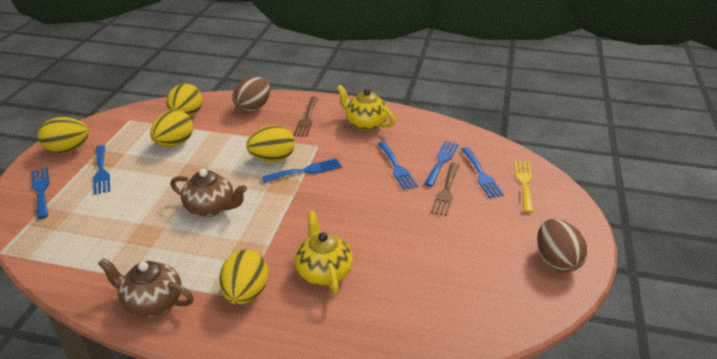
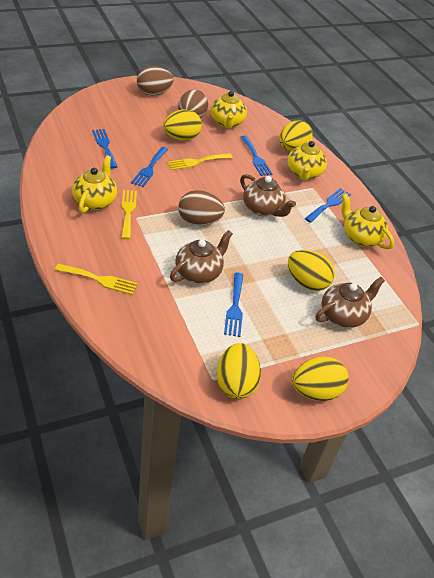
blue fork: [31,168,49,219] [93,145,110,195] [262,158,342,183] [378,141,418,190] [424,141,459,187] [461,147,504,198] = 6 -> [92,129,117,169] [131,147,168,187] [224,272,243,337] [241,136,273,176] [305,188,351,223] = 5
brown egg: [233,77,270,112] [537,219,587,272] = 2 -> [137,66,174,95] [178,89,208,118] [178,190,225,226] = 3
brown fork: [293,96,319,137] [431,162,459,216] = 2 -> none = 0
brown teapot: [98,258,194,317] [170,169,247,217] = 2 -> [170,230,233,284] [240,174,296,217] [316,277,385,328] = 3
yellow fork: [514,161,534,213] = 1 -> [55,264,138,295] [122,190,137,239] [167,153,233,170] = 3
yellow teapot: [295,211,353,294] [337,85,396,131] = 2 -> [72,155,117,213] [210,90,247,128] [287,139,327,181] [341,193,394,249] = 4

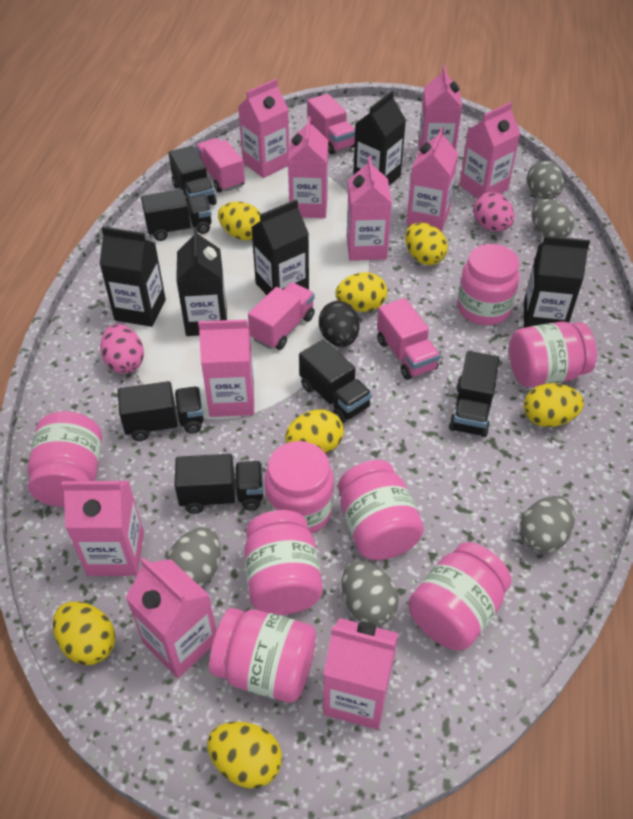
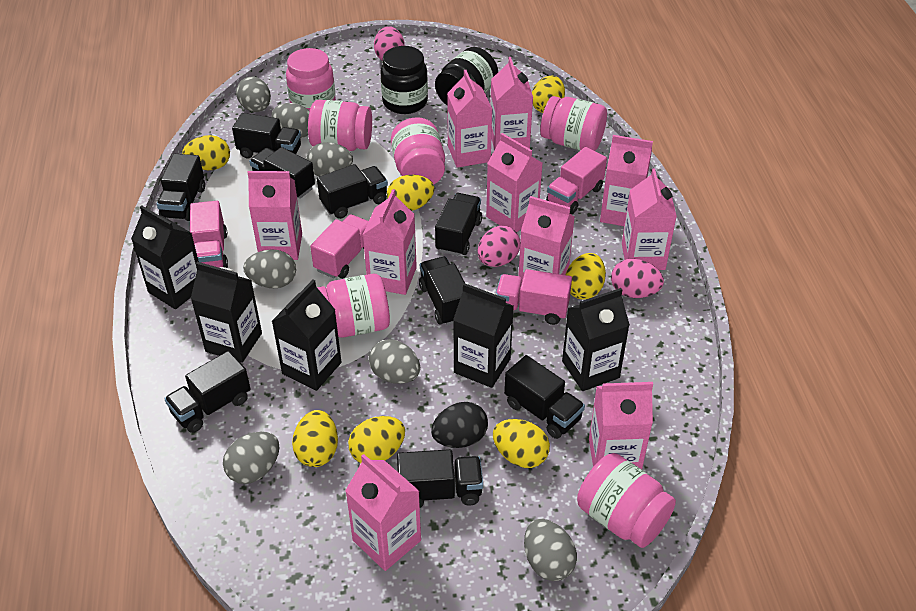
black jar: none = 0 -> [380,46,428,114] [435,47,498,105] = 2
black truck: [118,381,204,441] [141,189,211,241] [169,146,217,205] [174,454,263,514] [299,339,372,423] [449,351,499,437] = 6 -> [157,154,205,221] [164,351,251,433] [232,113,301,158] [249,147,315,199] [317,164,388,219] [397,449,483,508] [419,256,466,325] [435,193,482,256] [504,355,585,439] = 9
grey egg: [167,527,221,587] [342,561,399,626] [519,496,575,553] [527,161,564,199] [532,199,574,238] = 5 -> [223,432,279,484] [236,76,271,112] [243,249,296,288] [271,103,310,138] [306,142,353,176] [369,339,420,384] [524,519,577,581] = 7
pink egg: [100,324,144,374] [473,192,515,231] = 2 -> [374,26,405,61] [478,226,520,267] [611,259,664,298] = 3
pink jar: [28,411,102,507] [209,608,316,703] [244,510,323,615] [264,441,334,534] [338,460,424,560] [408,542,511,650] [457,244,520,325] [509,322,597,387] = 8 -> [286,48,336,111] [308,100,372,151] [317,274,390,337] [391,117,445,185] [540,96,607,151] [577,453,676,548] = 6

-- Your objective --
Your answer should be the lines above, word for word, from the line with "brown teapot: [98,258,194,317]" through the line with "black truck: [118,381,204,441]", minus the pictures.

-- Solution below --
brown teapot: [98,258,194,317] [170,169,247,217] = 2 -> [170,230,233,284] [240,174,296,217] [316,277,385,328] = 3
yellow fork: [514,161,534,213] = 1 -> [55,264,138,295] [122,190,137,239] [167,153,233,170] = 3
yellow teapot: [295,211,353,294] [337,85,396,131] = 2 -> [72,155,117,213] [210,90,247,128] [287,139,327,181] [341,193,394,249] = 4

black jar: none = 0 -> [380,46,428,114] [435,47,498,105] = 2
black truck: [118,381,204,441] [141,189,211,241] [169,146,217,205] [174,454,263,514] [299,339,372,423] [449,351,499,437] = 6 -> [157,154,205,221] [164,351,251,433] [232,113,301,158] [249,147,315,199] [317,164,388,219] [397,449,483,508] [419,256,466,325] [435,193,482,256] [504,355,585,439] = 9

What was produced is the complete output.